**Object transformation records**
+ + + + + + +

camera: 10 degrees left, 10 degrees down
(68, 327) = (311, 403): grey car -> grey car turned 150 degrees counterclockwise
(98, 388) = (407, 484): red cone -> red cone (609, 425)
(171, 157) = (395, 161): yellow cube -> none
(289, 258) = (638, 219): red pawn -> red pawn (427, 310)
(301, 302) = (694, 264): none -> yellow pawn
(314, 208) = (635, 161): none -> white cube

+ + + + + + +

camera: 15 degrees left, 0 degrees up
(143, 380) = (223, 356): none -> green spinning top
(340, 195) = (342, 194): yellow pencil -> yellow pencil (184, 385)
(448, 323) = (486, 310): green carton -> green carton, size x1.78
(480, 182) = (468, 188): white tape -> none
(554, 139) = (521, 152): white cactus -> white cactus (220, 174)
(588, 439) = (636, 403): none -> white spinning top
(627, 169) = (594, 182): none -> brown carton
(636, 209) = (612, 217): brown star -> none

+ + + + + + +

**What you need to do**
Please transcribe only the lines in the records above running from the line that has "camera: 10 degrees left, 10 degrees down" through the line that has "(289, 258) = (638, 219): red", both included, exactly as they appear.

**Response area**
camera: 10 degrees left, 10 degrees down
(68, 327) = (311, 403): grey car -> grey car turned 150 degrees counterclockwise
(98, 388) = (407, 484): red cone -> red cone (609, 425)
(171, 157) = (395, 161): yellow cube -> none
(289, 258) = (638, 219): red pawn -> red pawn (427, 310)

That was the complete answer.